**EXERCISE**
What is the number of lines in the data that contain "moved"? Respond with nothing else.

------------------------------------------------------------------------

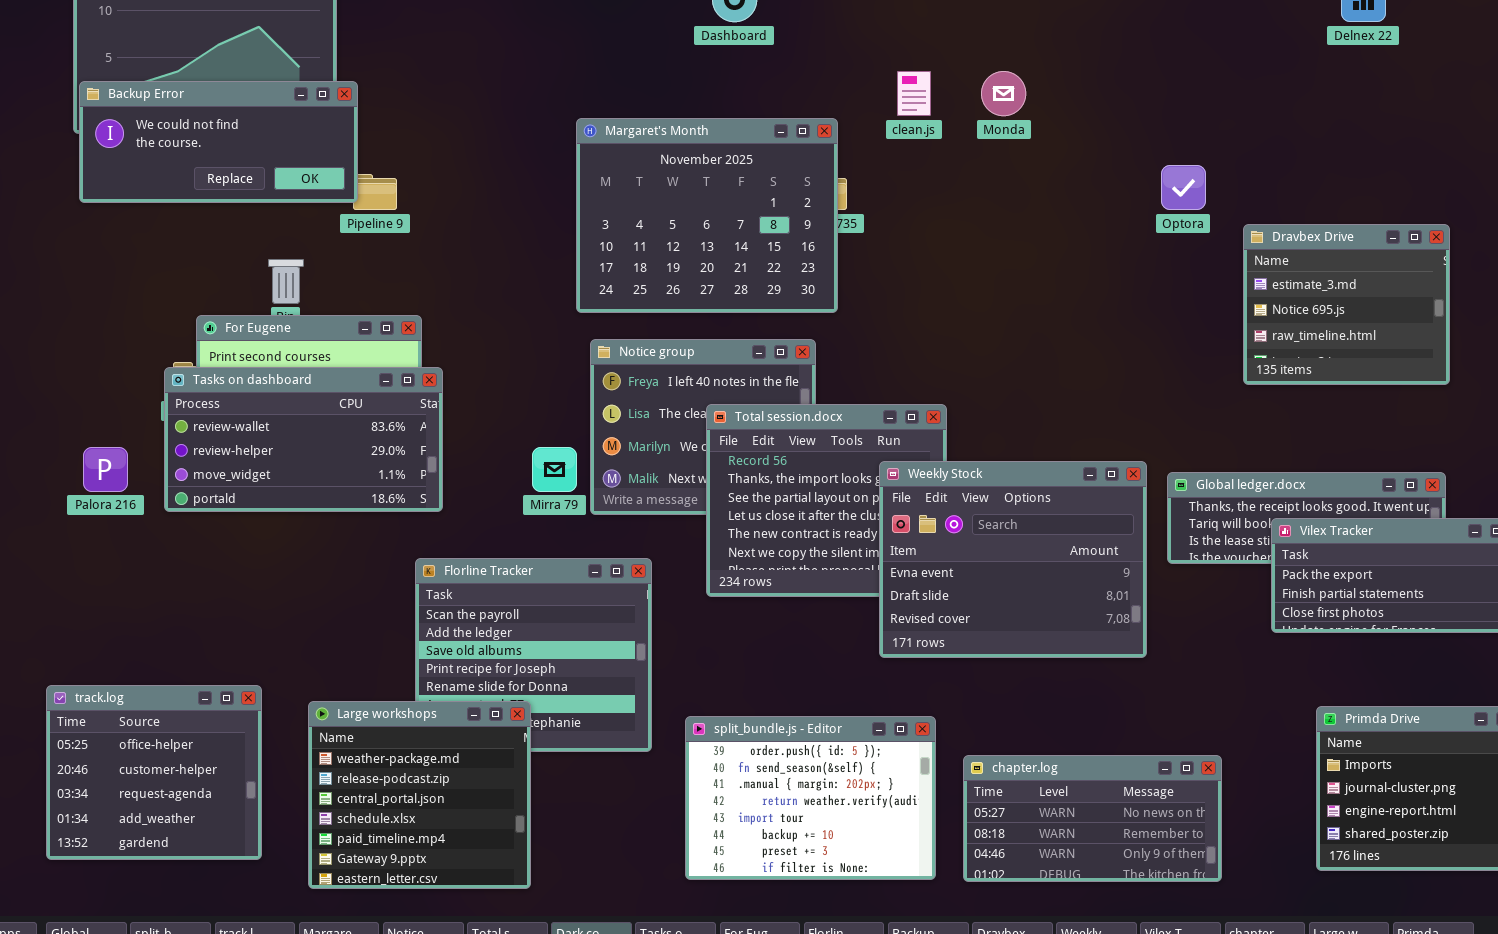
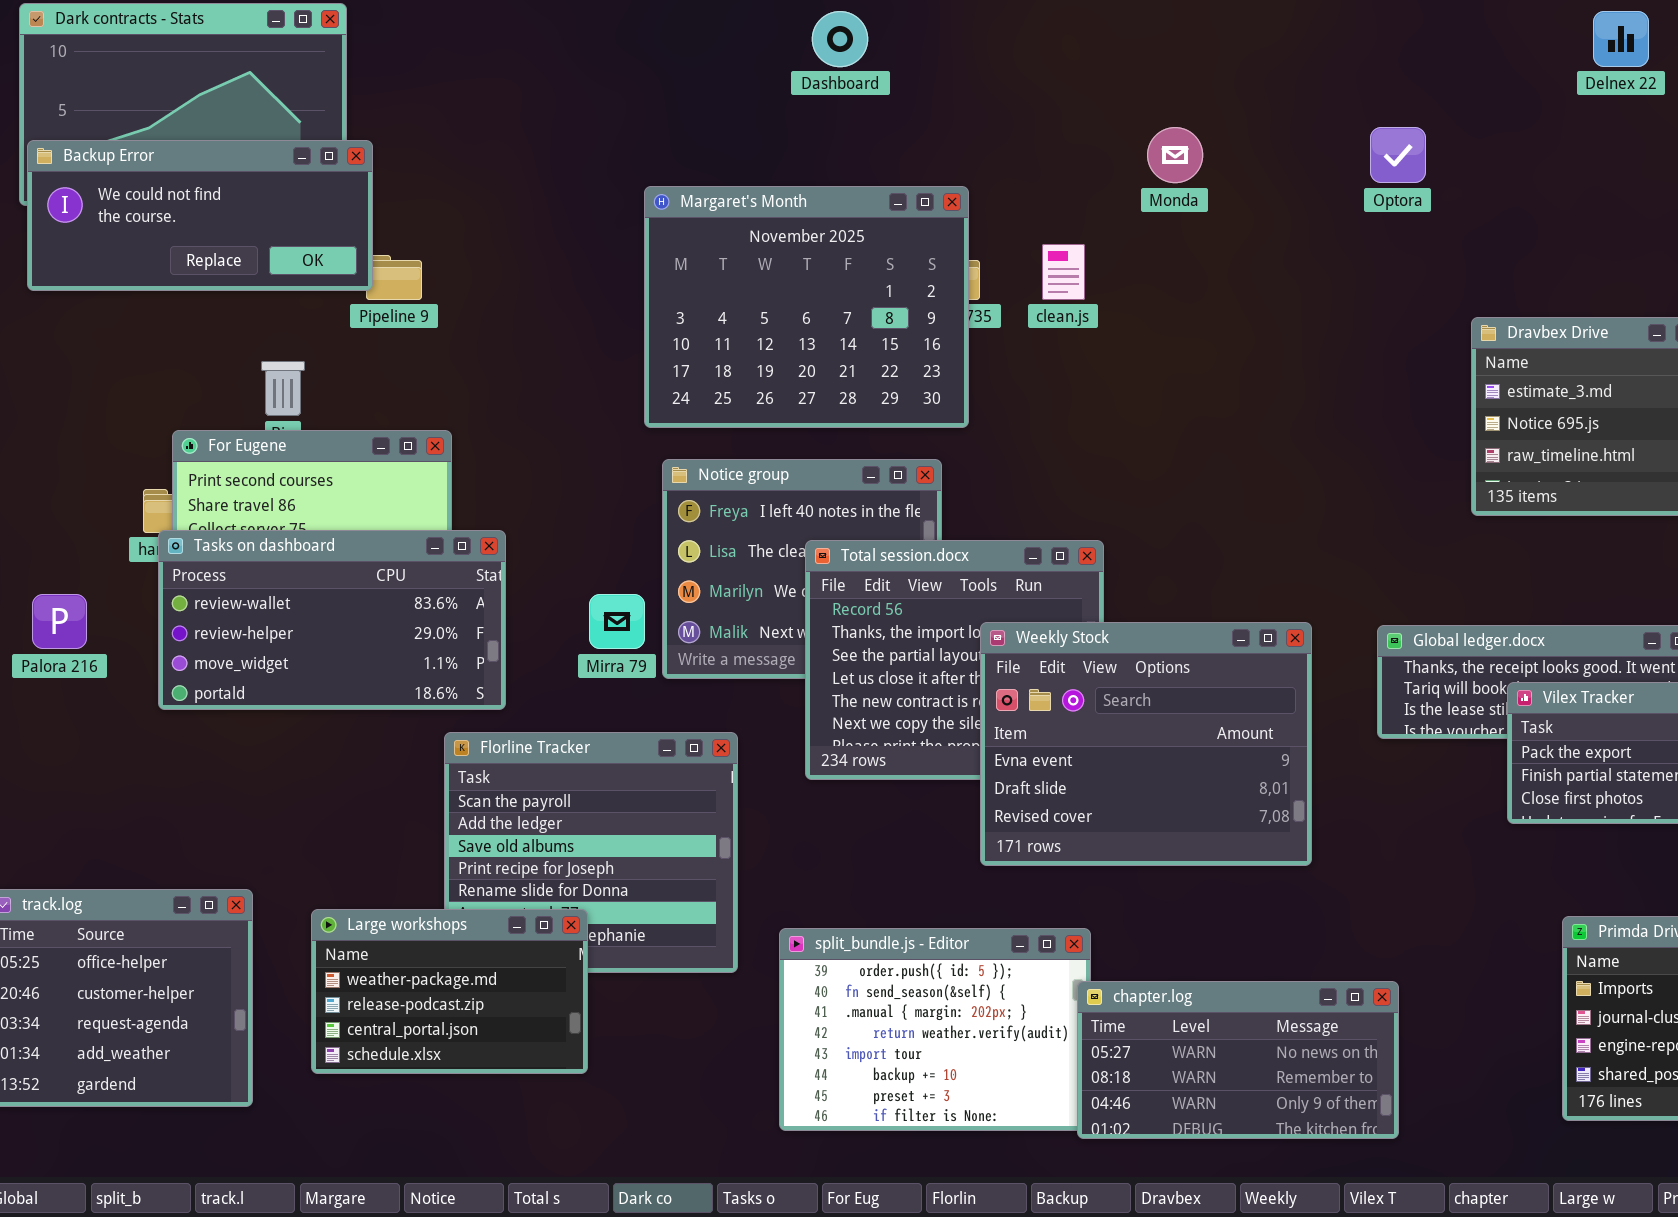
clean.js: [897,71,931,116] -> [1042,244,1085,300], moved
Optora: [1161,165,1206,210] -> [1370,127,1426,183], moved
Tasks on dashboard: [164,367,443,512] -> [158,530,506,710], moved
Weekly Stock: [879,461,1147,658] -> [980,622,1312,866], moved
Large workshops: [308,701,531,889] -> [311,909,588,1074], resized
chapter.log: [963,755,1222,882] -> [1077,981,1399,1139], moved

------------------------------------------------------------------------

**ANSWER TO THE PROBLEM**
5